Data excerpt:
______________________________

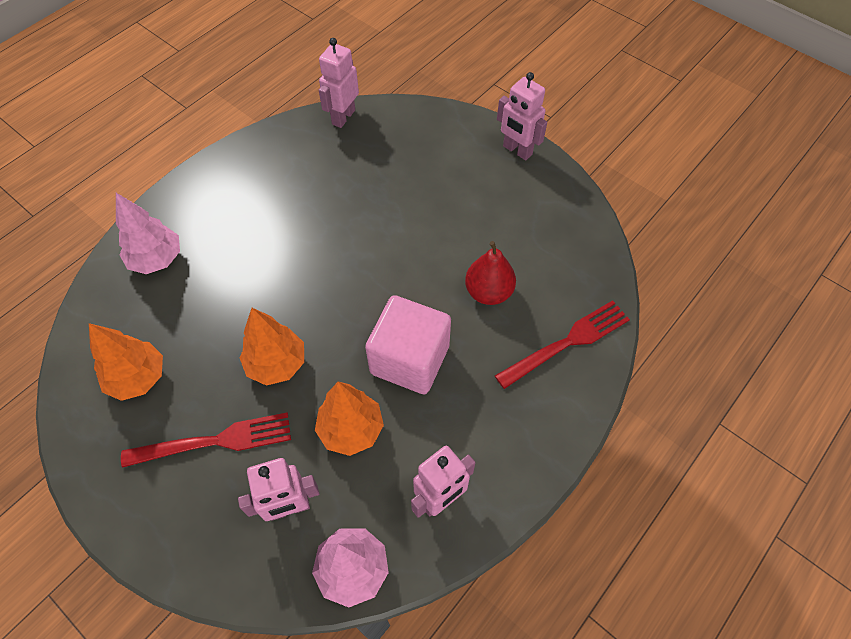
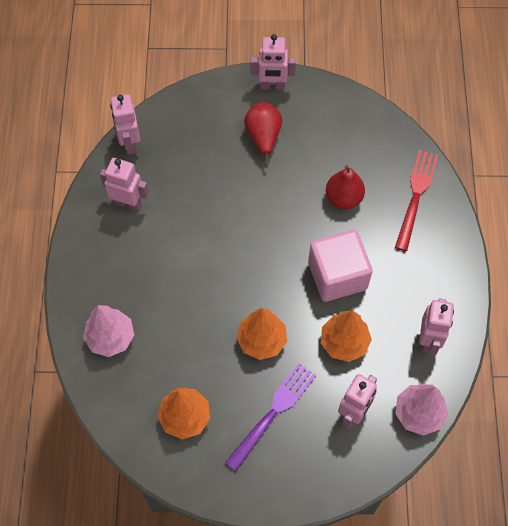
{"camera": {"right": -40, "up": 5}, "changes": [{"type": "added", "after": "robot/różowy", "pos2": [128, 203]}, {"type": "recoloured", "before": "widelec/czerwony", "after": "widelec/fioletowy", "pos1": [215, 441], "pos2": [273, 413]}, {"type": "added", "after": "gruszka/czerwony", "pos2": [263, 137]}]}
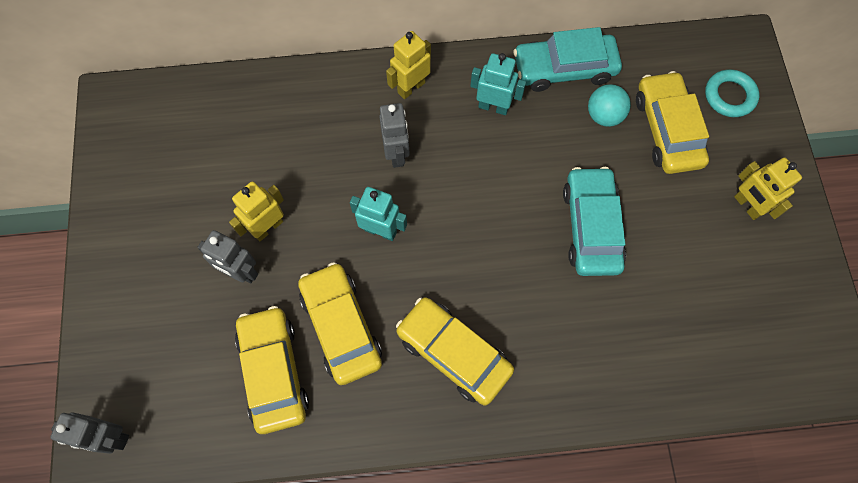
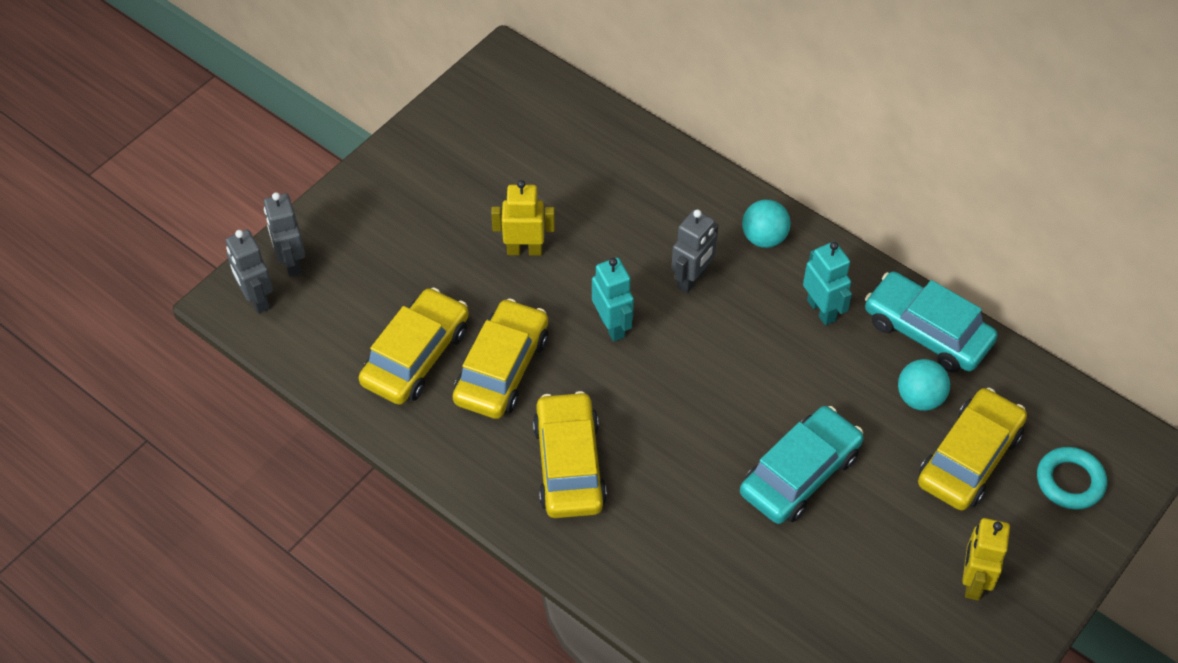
{"camera": {"right": 45, "up": -15}, "changes": [{"type": "moved", "before": "robot/szary", "pos1": [240, 272], "pos2": [291, 262]}, {"type": "replaced", "before": "robot/żółty", "after": "piłka/turkusowy", "pos1": [411, 87], "pos2": [764, 238]}]}
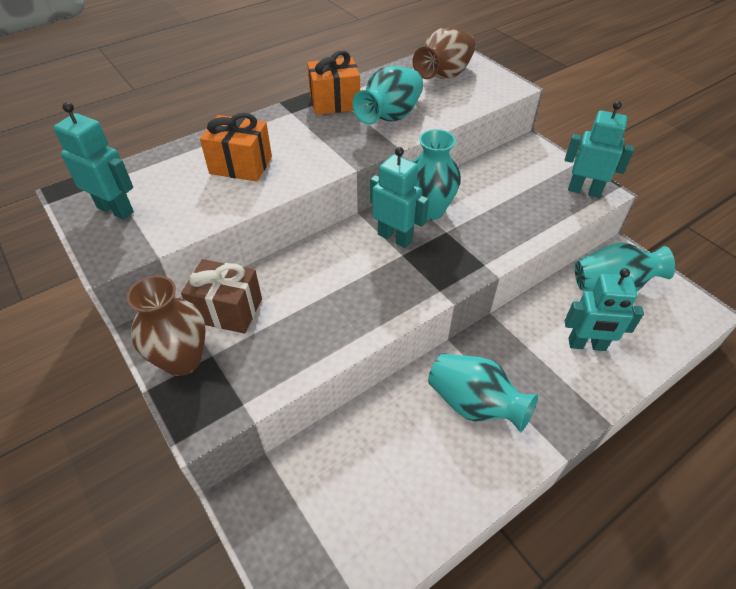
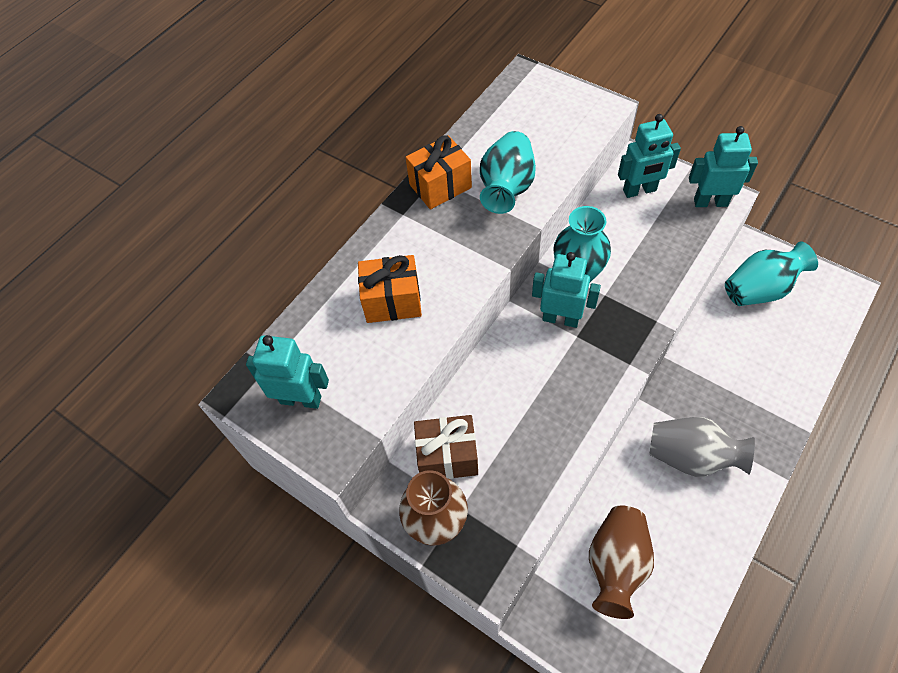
{"camera": {"right": -15, "up": 10}, "changes": [{"type": "moved", "before": "wazon/brązowy", "pos1": [444, 75], "pos2": [616, 564]}, {"type": "moved", "before": "robot/turkusowy", "pos1": [587, 345], "pos2": [639, 191]}, {"type": "recoloured", "before": "wazon/turkusowy", "after": "wazon/szary", "pos1": [474, 404], "pos2": [691, 456]}]}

______________________________

Goal of the exercise:
Copy all the material above exactly, but skip each image.

Result:
{"camera": {"right": -40, "up": 5}, "changes": [{"type": "added", "after": "robot/różowy", "pos2": [128, 203]}, {"type": "recoloured", "before": "widelec/czerwony", "after": "widelec/fioletowy", "pos1": [215, 441], "pos2": [273, 413]}, {"type": "added", "after": "gruszka/czerwony", "pos2": [263, 137]}]}
{"camera": {"right": 45, "up": -15}, "changes": [{"type": "moved", "before": "robot/szary", "pos1": [240, 272], "pos2": [291, 262]}, {"type": "replaced", "before": "robot/żółty", "after": "piłka/turkusowy", "pos1": [411, 87], "pos2": [764, 238]}]}
{"camera": {"right": -15, "up": 10}, "changes": [{"type": "moved", "before": "wazon/brązowy", "pos1": [444, 75], "pos2": [616, 564]}, {"type": "moved", "before": "robot/turkusowy", "pos1": [587, 345], "pos2": [639, 191]}, {"type": "recoloured", "before": "wazon/turkusowy", "after": "wazon/szary", "pos1": [474, 404], "pos2": [691, 456]}]}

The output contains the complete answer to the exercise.